→ Excerpted data
■ ■ ■
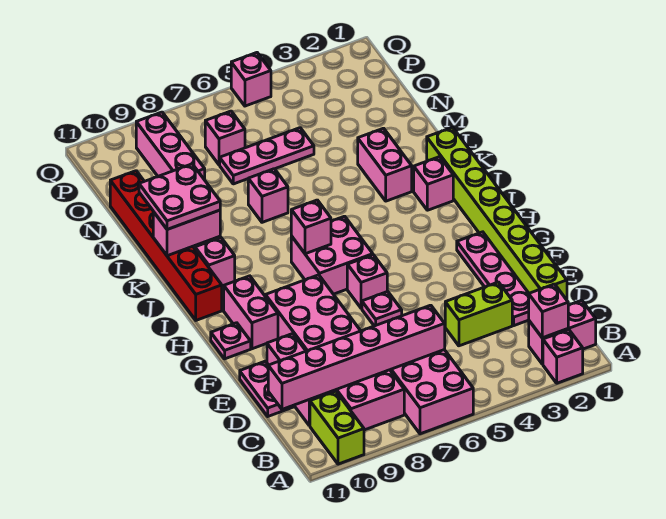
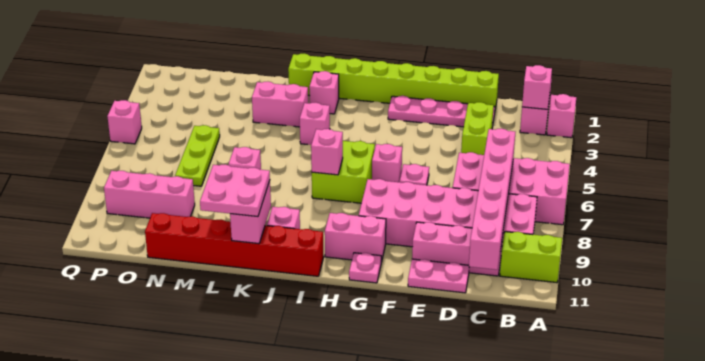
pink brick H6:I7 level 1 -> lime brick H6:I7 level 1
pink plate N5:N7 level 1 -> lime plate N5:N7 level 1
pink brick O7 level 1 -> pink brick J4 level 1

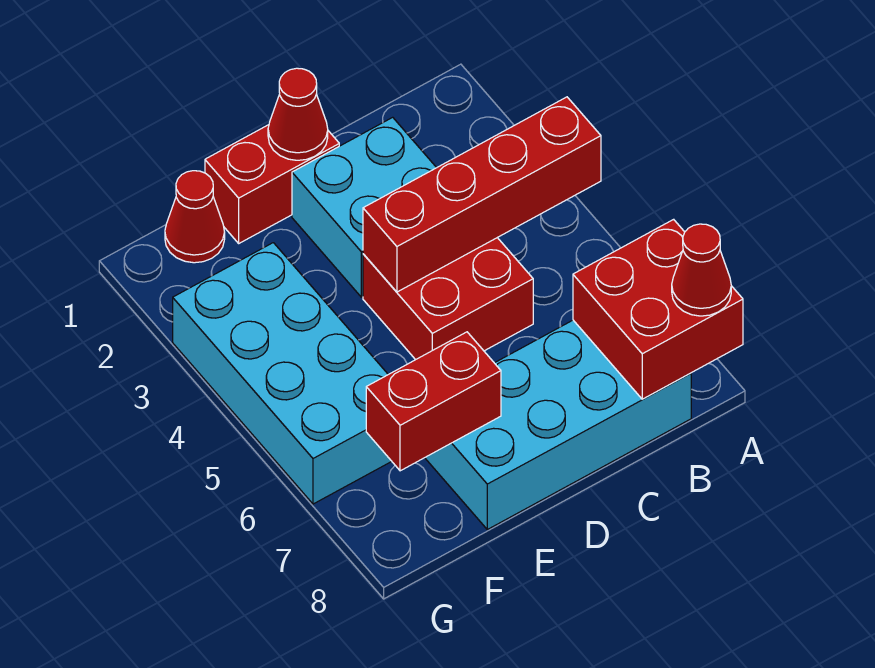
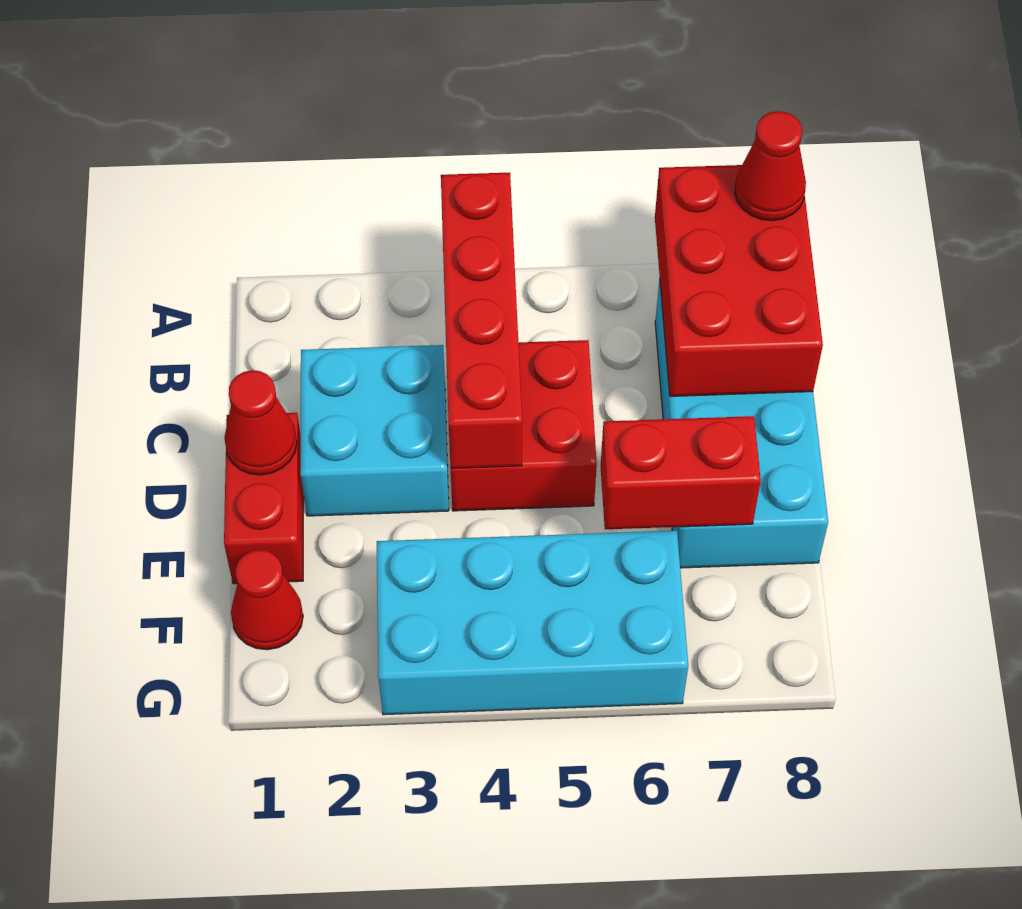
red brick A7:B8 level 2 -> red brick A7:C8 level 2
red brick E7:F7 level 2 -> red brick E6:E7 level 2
■ ■ ■
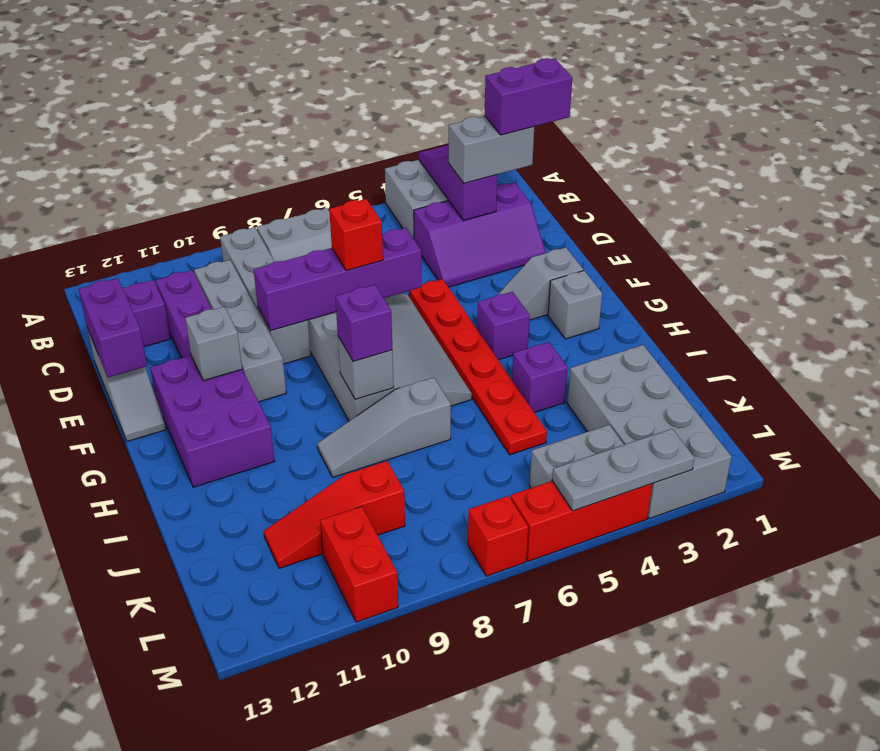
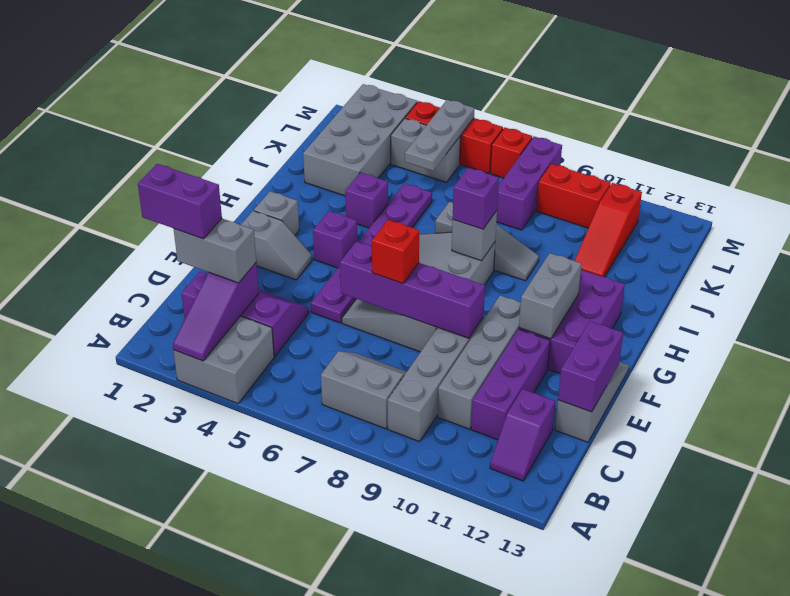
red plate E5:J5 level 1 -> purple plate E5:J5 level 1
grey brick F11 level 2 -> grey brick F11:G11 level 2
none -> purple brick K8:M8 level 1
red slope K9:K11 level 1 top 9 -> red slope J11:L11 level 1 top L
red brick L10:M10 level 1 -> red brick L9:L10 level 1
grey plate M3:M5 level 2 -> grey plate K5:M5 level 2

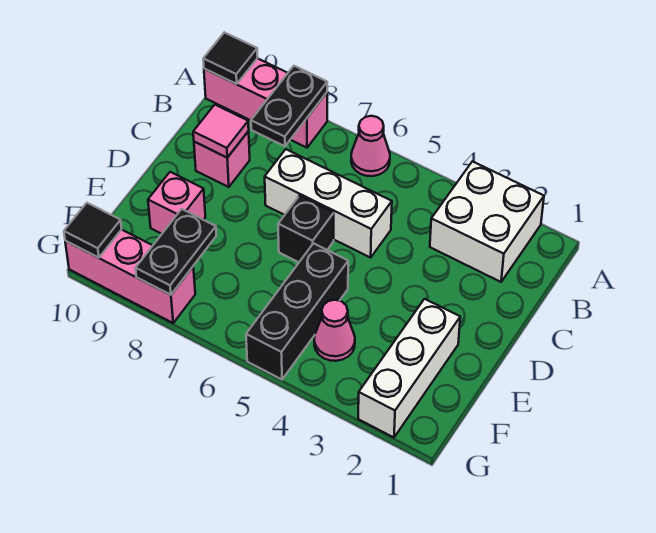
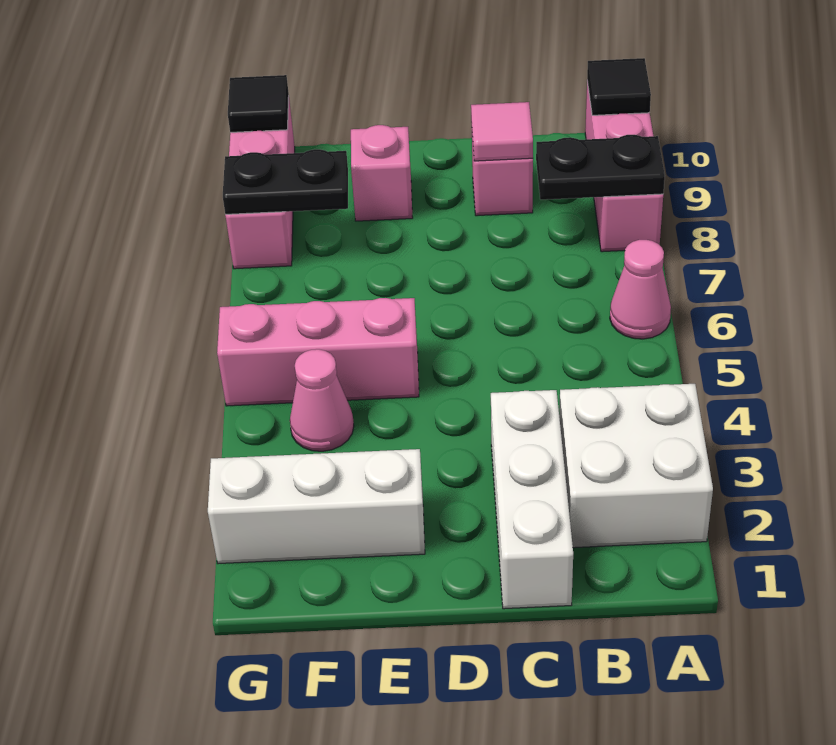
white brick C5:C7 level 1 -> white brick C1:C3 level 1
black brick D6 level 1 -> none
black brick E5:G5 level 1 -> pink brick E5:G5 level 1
■ ■ ■
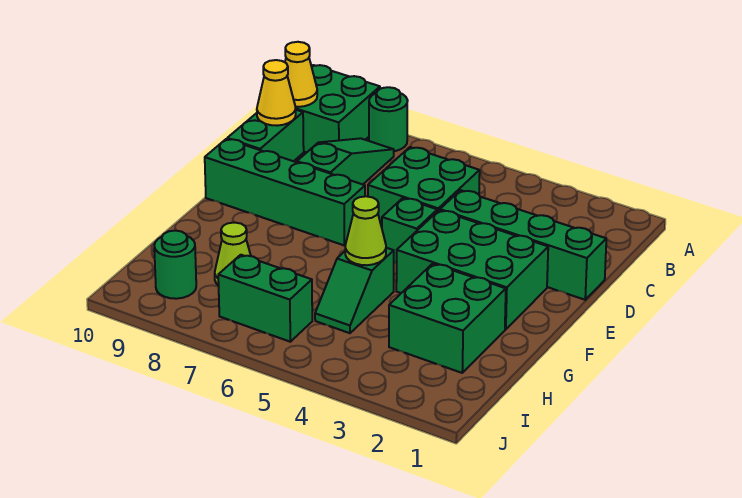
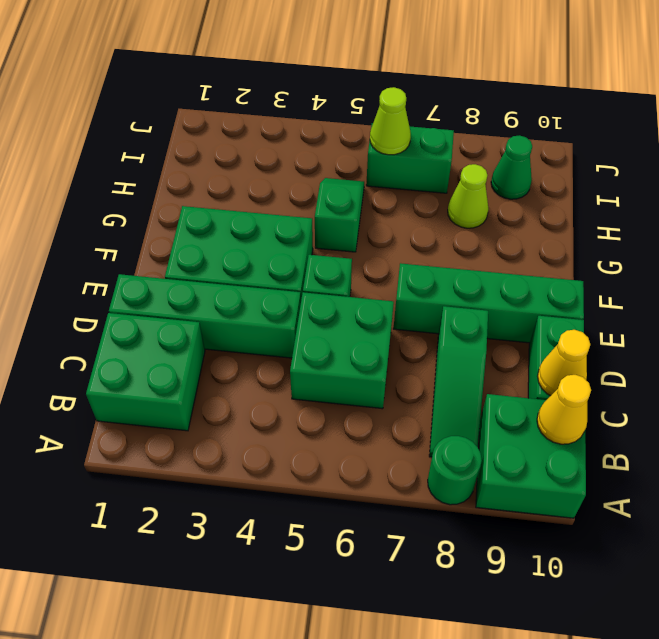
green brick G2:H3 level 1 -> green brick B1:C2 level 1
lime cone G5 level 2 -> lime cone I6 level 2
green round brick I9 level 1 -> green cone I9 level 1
■ ■ ■
→ Task requirements
In the records above, find the line containing "grey plate M3:M5" and the line containing "black brick E5:G5", then give both of them again word for word along with every line between. Omit any pictures.

→ Answer box
grey plate M3:M5 level 2 -> grey plate K5:M5 level 2

white brick C5:C7 level 1 -> white brick C1:C3 level 1
black brick D6 level 1 -> none
black brick E5:G5 level 1 -> pink brick E5:G5 level 1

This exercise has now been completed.